Source data:
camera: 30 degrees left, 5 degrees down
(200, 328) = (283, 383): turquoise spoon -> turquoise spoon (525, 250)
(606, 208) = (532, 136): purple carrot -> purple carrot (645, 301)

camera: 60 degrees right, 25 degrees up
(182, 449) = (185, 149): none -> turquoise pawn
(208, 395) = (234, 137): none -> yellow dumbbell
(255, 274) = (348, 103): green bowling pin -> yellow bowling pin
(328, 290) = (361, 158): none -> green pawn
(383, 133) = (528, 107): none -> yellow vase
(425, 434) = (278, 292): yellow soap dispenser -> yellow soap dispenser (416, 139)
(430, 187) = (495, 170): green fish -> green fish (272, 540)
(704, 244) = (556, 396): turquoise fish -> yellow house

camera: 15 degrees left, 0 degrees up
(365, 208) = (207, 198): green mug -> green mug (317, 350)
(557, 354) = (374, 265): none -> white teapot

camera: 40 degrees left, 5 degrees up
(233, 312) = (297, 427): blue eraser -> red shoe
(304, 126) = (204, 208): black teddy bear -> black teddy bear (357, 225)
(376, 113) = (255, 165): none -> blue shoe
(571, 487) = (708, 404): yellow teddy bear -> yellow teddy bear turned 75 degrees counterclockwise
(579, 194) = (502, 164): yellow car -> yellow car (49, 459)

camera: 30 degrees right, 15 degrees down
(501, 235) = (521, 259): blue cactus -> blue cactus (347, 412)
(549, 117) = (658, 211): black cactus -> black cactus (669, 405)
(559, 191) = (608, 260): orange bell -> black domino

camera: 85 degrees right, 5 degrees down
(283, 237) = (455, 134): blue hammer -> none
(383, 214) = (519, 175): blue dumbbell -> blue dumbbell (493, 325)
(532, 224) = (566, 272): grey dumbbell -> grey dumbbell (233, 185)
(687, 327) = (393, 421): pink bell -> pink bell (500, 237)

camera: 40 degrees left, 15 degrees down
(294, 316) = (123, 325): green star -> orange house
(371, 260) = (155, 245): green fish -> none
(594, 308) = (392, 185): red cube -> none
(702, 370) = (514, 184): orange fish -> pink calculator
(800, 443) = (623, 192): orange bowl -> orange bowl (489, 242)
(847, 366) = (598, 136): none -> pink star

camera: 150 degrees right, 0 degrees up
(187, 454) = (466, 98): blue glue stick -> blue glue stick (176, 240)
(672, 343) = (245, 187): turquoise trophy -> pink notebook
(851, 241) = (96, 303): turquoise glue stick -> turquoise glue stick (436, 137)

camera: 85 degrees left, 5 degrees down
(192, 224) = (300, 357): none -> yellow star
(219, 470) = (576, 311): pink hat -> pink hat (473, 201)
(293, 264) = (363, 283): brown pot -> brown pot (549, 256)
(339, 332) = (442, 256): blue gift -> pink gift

Assignment:
Beginning at the line where "(594, 308) = (392, 185): red cube -> none" appears, extract each line through the end of the data above; keep them exact and include nothing else.

Expected answer:
(594, 308) = (392, 185): red cube -> none
(702, 370) = (514, 184): orange fish -> pink calculator
(800, 443) = (623, 192): orange bowl -> orange bowl (489, 242)
(847, 366) = (598, 136): none -> pink star

camera: 150 degrees right, 0 degrees up
(187, 454) = (466, 98): blue glue stick -> blue glue stick (176, 240)
(672, 343) = (245, 187): turquoise trophy -> pink notebook
(851, 241) = (96, 303): turquoise glue stick -> turquoise glue stick (436, 137)

camera: 85 degrees left, 5 degrees down
(192, 224) = (300, 357): none -> yellow star
(219, 470) = (576, 311): pink hat -> pink hat (473, 201)
(293, 264) = (363, 283): brown pot -> brown pot (549, 256)
(339, 332) = (442, 256): blue gift -> pink gift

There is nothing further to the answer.